# Records provided
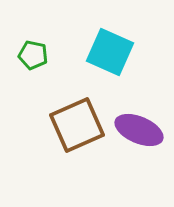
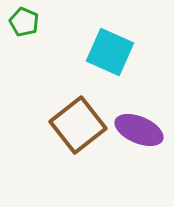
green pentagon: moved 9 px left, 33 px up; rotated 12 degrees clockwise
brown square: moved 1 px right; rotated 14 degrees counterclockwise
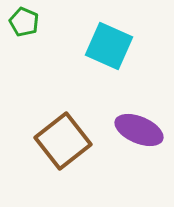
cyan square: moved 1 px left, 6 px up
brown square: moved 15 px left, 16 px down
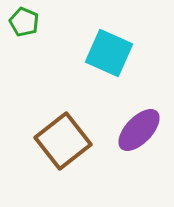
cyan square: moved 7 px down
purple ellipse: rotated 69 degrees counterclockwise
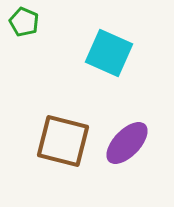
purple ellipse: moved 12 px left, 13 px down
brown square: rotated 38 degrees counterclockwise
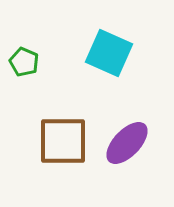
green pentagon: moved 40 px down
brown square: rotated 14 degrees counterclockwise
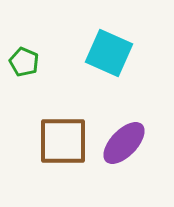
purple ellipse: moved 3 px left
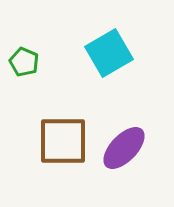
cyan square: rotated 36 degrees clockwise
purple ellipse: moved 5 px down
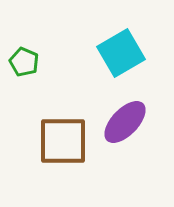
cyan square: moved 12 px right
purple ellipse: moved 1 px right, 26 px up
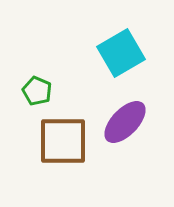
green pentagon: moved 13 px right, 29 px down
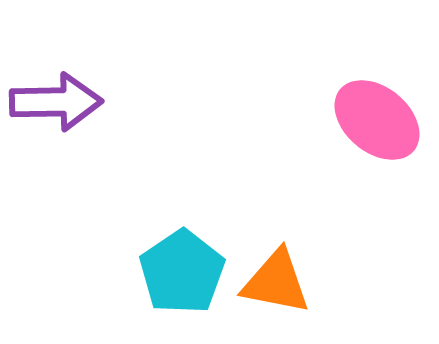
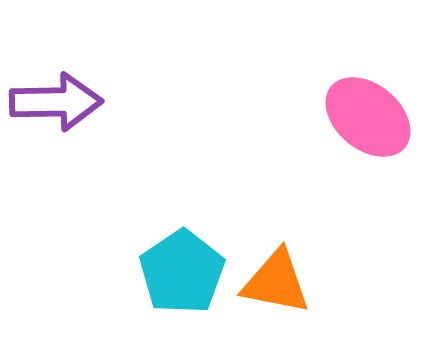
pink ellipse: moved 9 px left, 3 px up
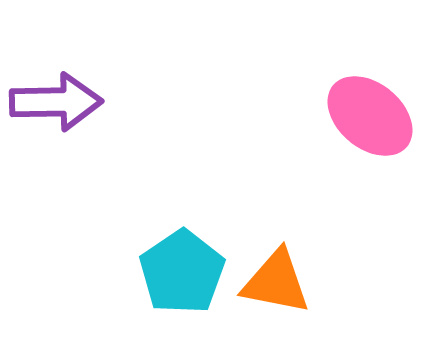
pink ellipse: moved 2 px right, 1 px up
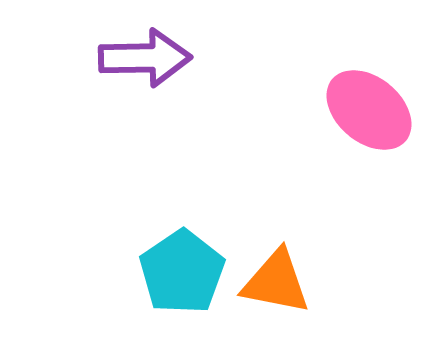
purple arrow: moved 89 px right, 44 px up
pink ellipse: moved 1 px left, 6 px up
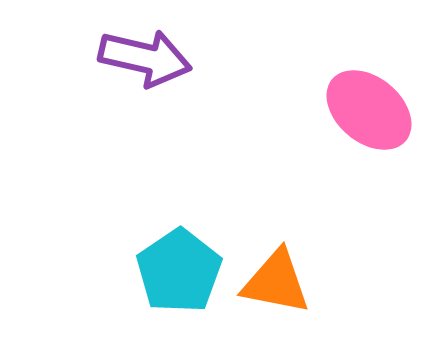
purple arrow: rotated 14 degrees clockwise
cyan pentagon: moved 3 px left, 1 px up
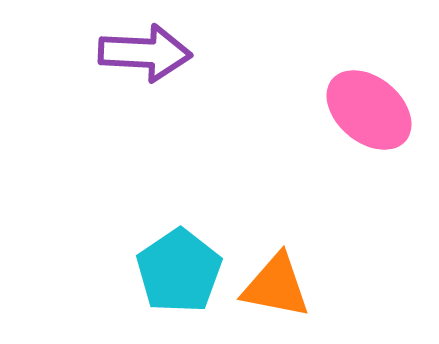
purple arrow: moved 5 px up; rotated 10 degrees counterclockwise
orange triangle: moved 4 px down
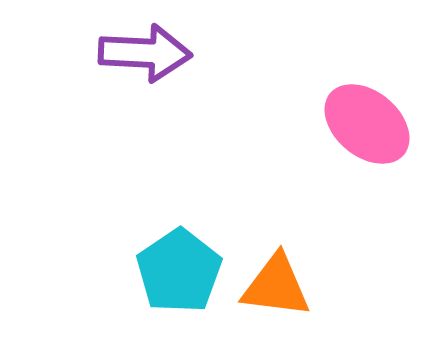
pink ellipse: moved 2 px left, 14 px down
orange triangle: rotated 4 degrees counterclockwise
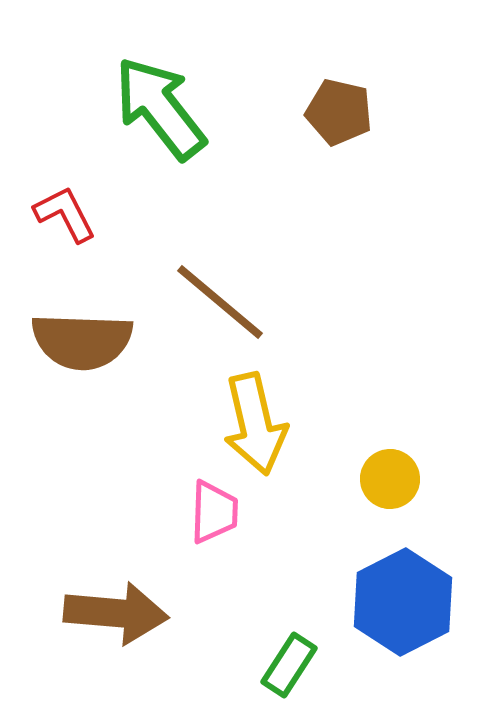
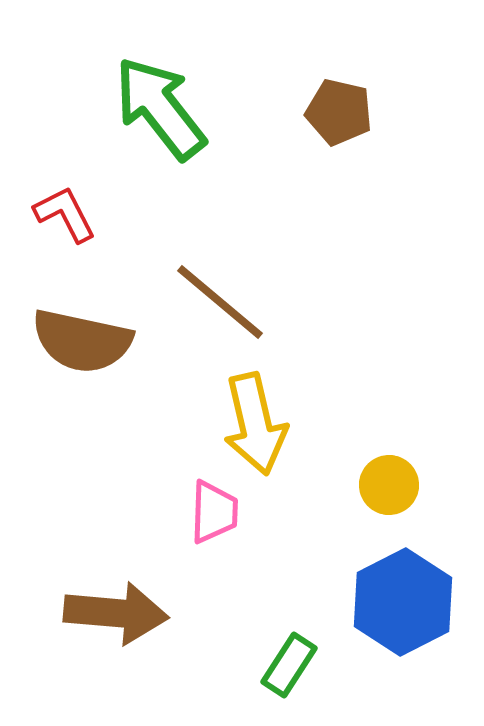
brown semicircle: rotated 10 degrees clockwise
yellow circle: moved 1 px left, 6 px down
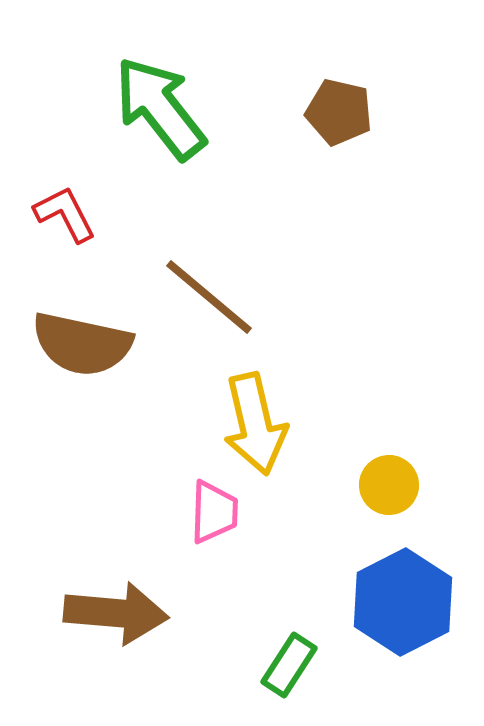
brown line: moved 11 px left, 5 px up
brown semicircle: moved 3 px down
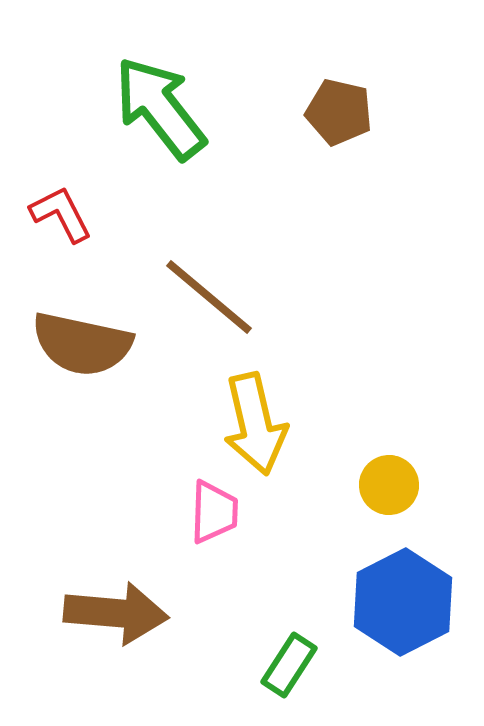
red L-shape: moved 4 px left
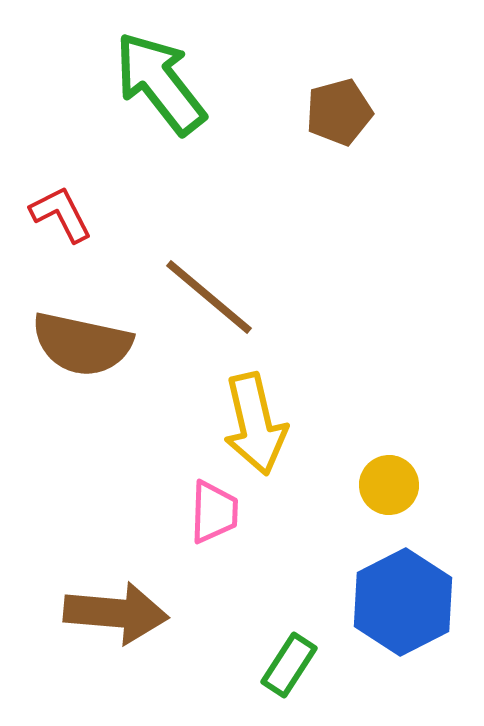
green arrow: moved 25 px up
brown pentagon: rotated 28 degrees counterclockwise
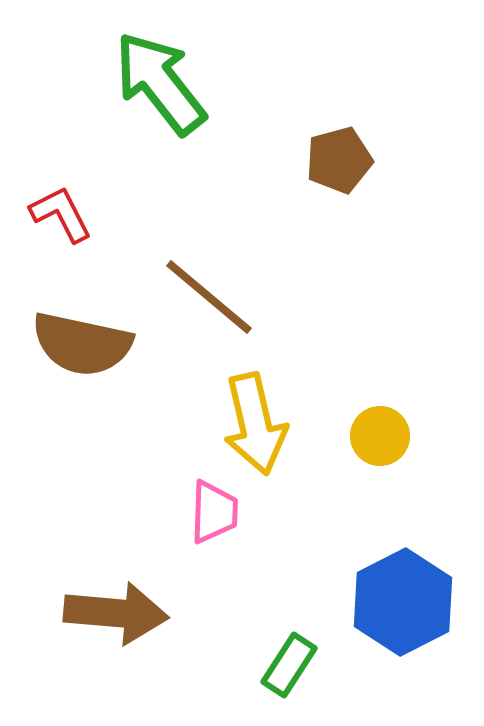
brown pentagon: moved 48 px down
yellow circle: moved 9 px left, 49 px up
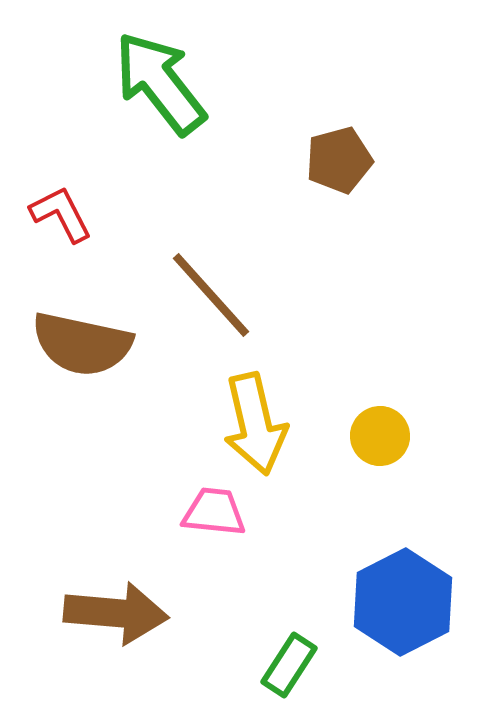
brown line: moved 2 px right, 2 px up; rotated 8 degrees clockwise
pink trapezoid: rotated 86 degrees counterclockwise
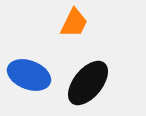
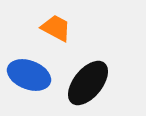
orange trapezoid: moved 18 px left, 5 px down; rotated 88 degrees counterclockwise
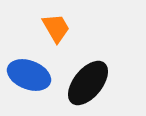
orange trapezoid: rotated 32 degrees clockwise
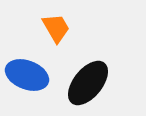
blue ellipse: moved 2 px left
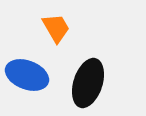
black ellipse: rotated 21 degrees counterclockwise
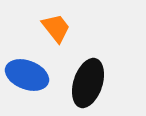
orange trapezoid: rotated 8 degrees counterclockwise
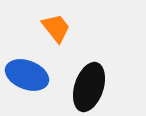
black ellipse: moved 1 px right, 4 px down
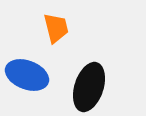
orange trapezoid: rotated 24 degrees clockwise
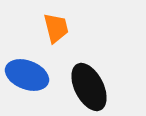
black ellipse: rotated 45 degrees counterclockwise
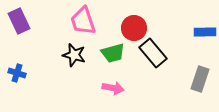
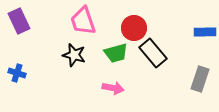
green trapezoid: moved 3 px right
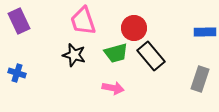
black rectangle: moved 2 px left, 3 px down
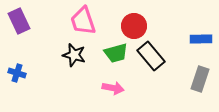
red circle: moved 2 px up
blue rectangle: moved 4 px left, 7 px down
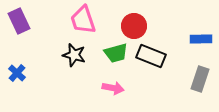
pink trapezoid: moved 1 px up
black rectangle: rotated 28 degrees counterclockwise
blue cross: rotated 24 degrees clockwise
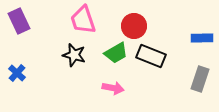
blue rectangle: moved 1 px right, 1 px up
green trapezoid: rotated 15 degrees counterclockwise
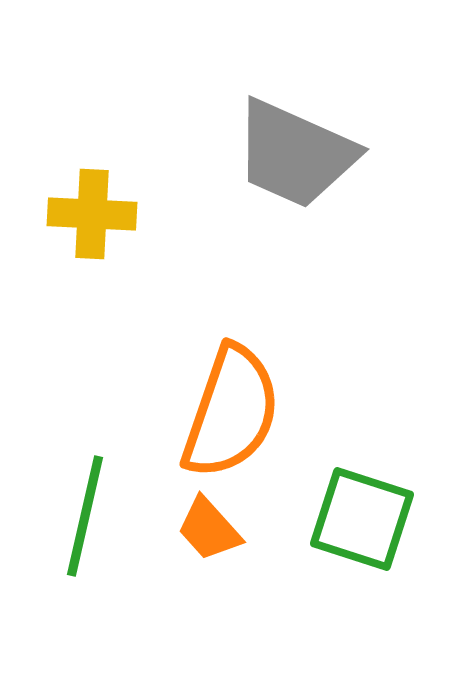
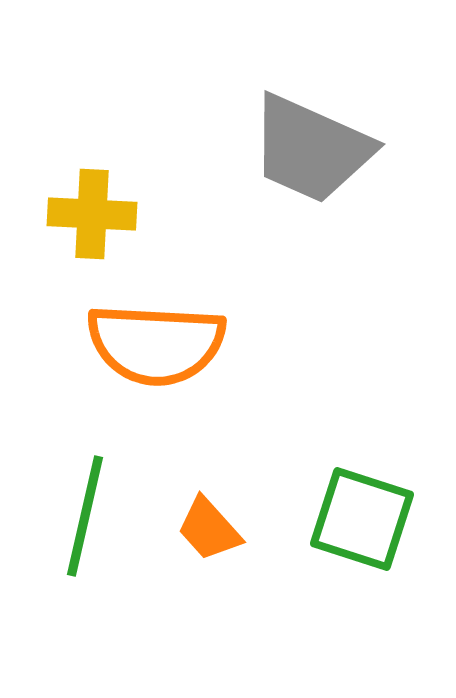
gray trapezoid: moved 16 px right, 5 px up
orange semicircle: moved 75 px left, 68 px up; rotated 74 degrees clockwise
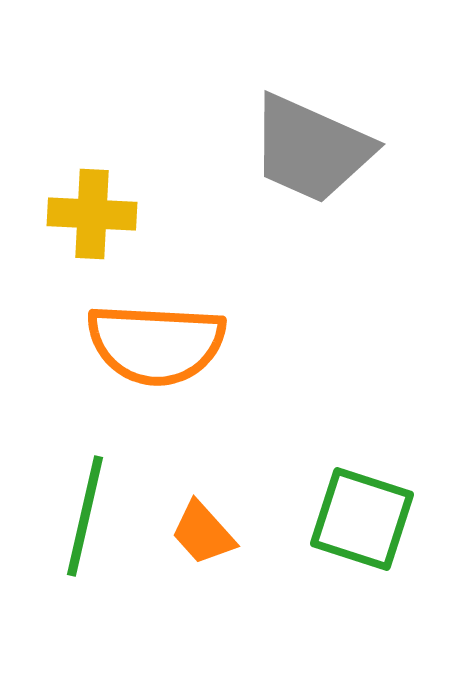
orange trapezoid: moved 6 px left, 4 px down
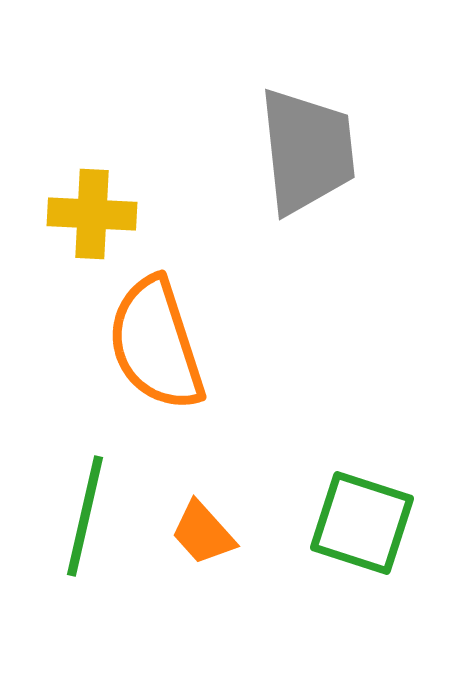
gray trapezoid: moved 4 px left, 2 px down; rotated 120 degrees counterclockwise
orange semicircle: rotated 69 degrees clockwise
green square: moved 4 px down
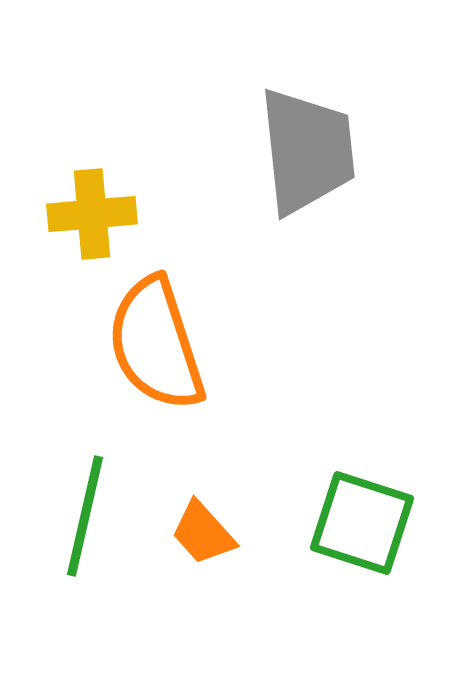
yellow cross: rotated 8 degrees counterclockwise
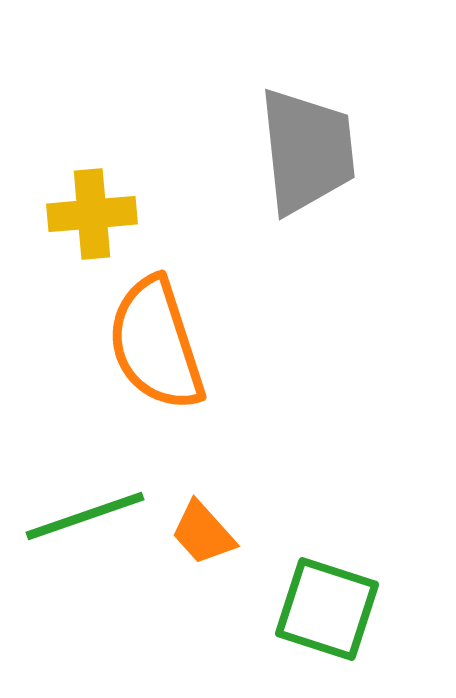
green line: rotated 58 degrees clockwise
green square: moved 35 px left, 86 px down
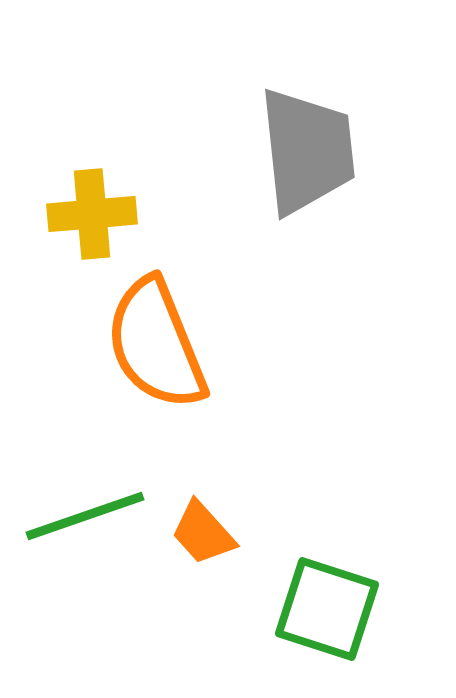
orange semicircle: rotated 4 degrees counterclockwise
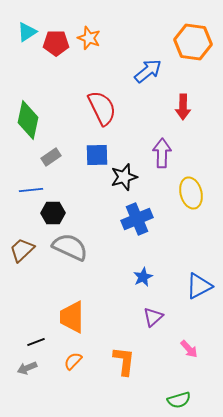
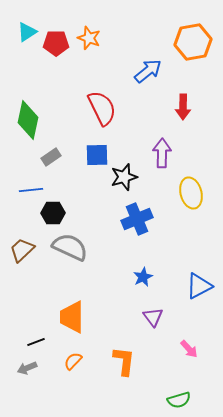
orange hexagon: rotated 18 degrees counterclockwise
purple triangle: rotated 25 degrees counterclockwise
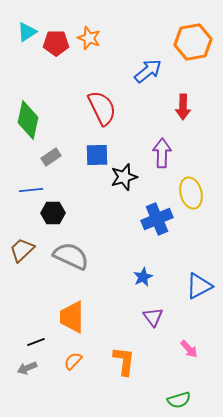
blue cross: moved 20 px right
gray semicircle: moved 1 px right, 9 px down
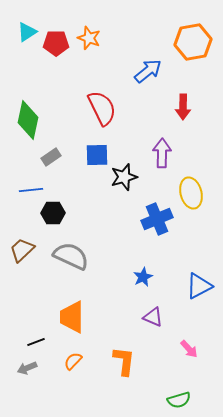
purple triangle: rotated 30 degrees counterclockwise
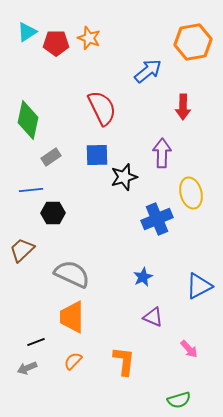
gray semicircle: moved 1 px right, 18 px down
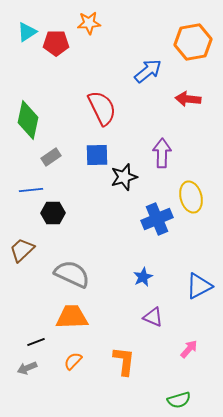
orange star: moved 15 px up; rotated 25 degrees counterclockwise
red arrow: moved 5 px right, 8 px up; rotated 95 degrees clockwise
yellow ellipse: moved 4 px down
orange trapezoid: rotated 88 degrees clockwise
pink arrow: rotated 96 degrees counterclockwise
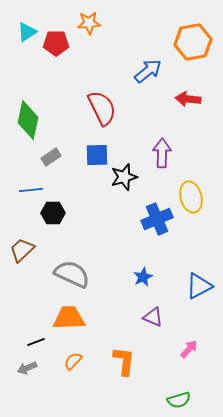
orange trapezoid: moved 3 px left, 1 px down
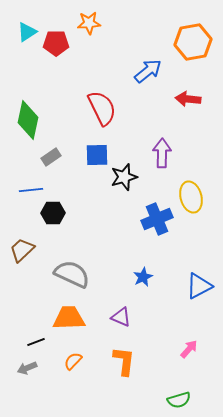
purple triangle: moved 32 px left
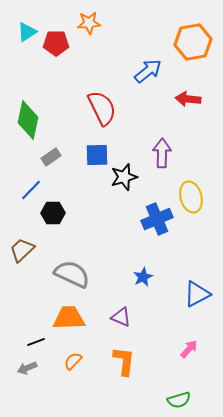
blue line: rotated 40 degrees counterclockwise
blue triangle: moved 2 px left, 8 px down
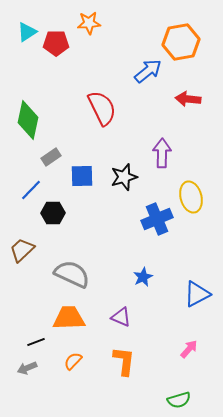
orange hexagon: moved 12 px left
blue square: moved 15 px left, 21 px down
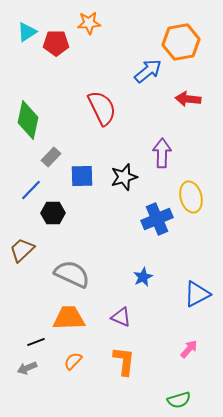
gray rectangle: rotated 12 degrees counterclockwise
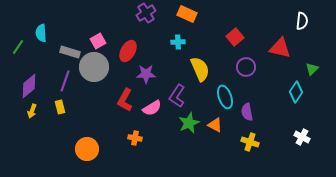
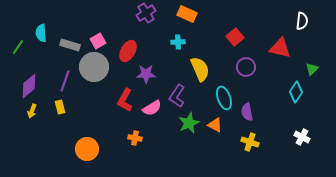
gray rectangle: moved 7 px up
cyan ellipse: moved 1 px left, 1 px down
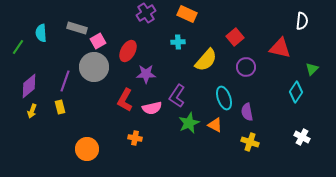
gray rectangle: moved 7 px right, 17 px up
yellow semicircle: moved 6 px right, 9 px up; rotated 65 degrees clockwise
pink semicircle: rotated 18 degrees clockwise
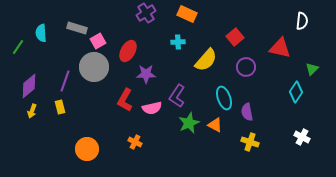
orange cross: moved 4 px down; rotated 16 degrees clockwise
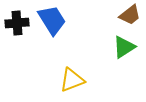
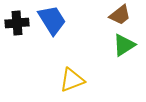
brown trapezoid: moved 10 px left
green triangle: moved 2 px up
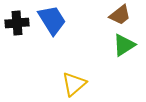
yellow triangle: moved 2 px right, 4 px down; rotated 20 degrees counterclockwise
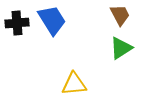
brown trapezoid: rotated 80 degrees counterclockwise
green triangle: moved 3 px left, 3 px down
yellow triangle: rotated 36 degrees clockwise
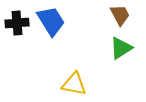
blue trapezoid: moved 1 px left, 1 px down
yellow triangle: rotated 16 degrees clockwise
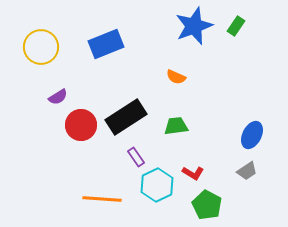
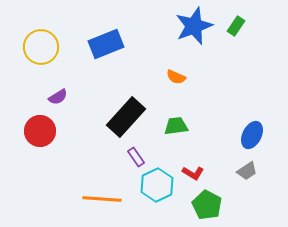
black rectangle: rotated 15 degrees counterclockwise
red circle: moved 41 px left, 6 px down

# Aim of the exercise
Rewrite the listing from the line with "orange hexagon: moved 12 px left" to the line with "cyan ellipse: moved 1 px left, 1 px down", replacing "gray rectangle" with "gray square" and keeping everything else unchanged. Leave the picture lines out of your output.

# Written response
orange hexagon: moved 12 px left
blue square: moved 15 px left, 21 px down
gray square: rotated 12 degrees counterclockwise
gray square: moved 7 px up
cyan ellipse: moved 1 px left, 1 px down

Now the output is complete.